Exercise objective:
In the listing below, find the line that contains "appeared,,,hourglass in red,[436" and the line that contains "relocated,teddy bear in blue,[500". Quote both and every line between them, exactly, and nothing more.

Extracted records:
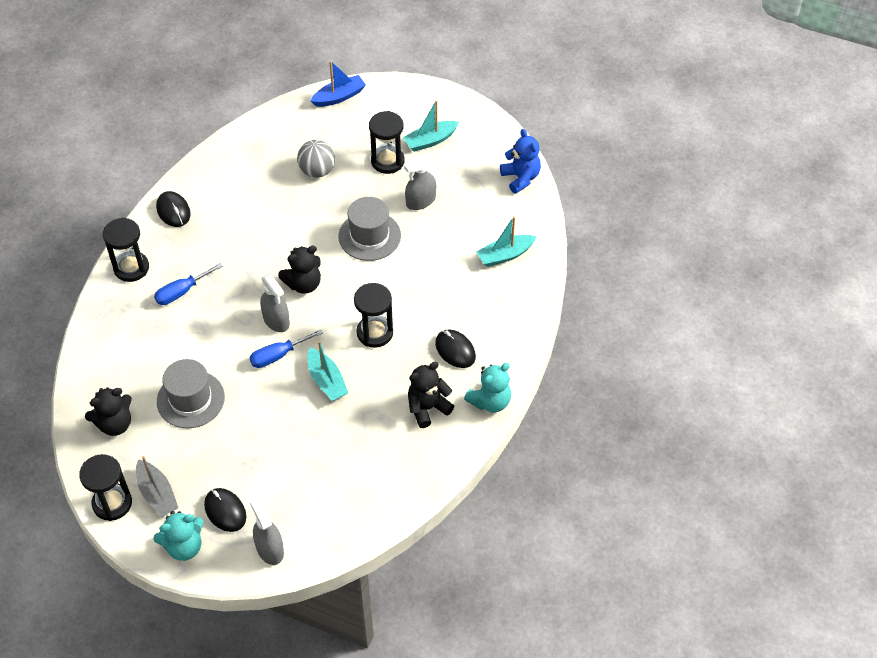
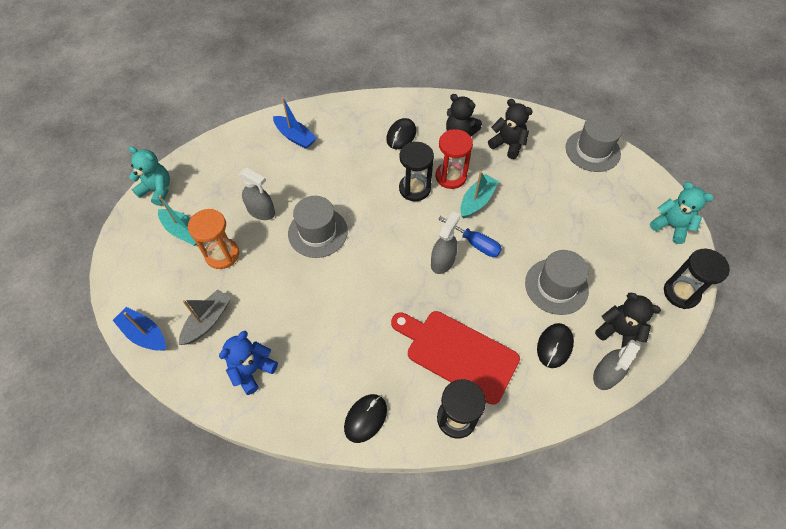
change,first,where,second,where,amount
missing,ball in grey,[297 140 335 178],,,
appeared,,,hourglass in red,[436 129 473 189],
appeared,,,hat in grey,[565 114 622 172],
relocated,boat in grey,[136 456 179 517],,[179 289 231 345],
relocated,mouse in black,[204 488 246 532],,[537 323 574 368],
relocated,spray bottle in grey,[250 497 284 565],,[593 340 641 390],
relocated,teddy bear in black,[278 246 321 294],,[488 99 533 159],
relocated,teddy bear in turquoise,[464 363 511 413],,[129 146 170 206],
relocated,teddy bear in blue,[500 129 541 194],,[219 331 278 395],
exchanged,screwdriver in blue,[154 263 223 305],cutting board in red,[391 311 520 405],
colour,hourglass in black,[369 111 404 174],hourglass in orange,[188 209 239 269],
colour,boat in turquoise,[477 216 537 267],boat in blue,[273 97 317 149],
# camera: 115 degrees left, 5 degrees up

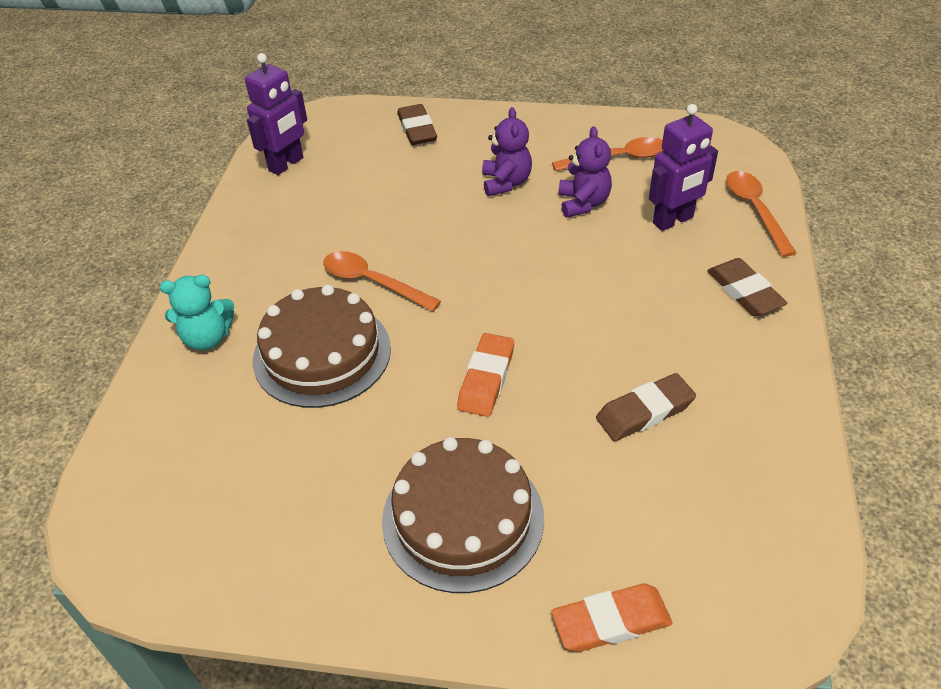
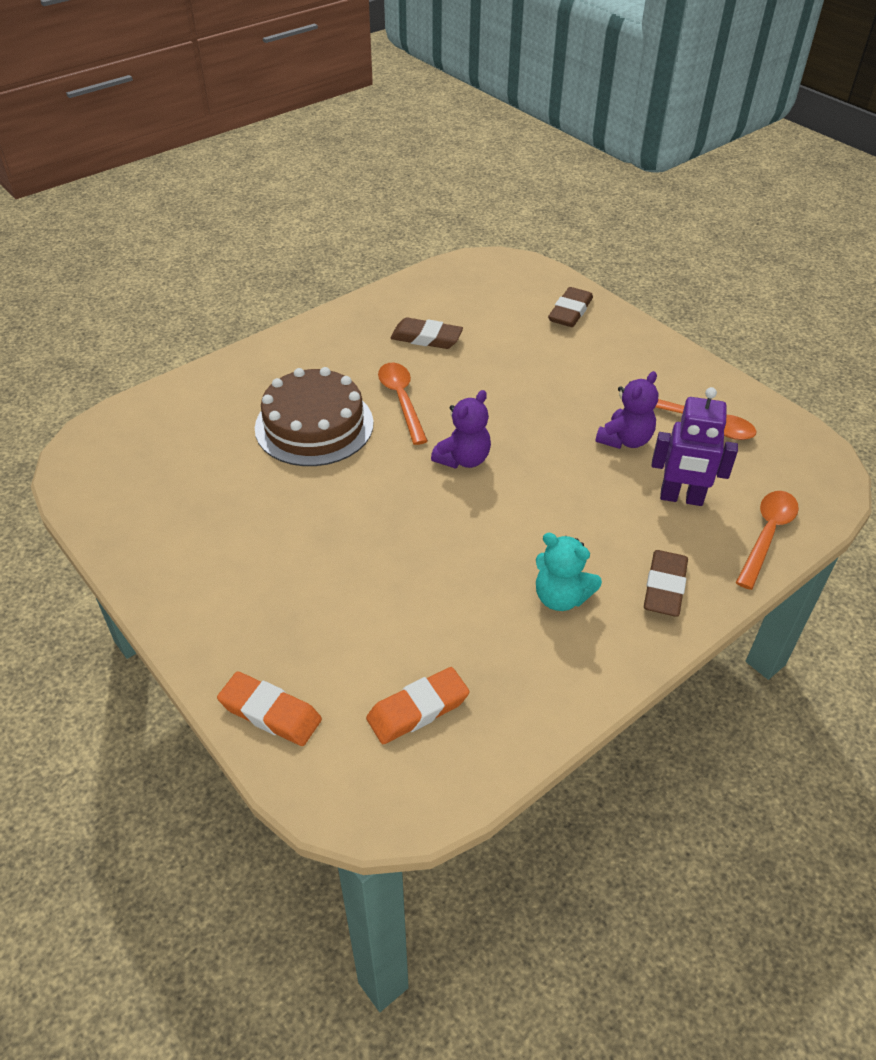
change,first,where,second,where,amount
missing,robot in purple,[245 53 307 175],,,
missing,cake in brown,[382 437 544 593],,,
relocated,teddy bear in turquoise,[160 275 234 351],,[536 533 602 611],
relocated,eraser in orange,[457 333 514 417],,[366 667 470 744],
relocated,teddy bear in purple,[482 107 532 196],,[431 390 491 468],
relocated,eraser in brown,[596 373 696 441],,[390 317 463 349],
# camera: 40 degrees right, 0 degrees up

--

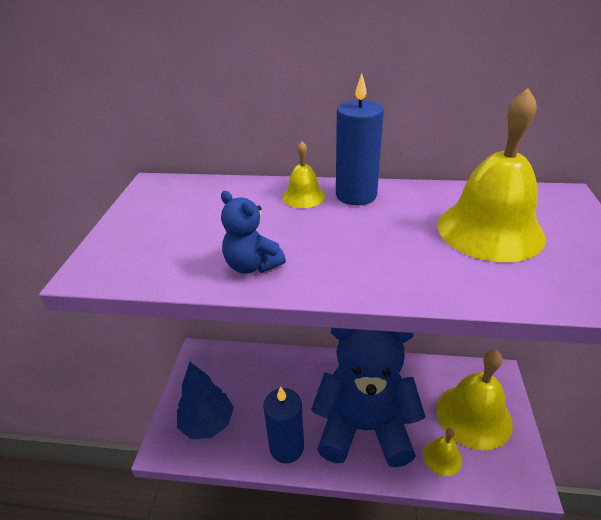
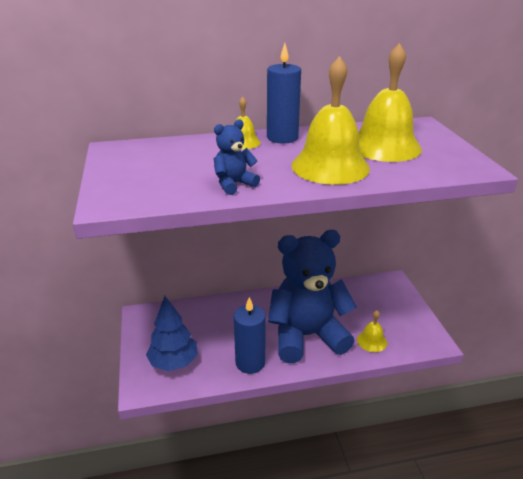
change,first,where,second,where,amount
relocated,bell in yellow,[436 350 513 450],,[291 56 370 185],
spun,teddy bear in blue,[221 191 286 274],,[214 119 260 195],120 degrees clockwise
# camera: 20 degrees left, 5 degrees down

Written response:
appeared,,,hourglass in red,[436 129 473 189],
appeared,,,hat in grey,[565 114 622 172],
relocated,boat in grey,[136 456 179 517],,[179 289 231 345],
relocated,mouse in black,[204 488 246 532],,[537 323 574 368],
relocated,spray bottle in grey,[250 497 284 565],,[593 340 641 390],
relocated,teddy bear in black,[278 246 321 294],,[488 99 533 159],
relocated,teddy bear in turquoise,[464 363 511 413],,[129 146 170 206],
relocated,teddy bear in blue,[500 129 541 194],,[219 331 278 395],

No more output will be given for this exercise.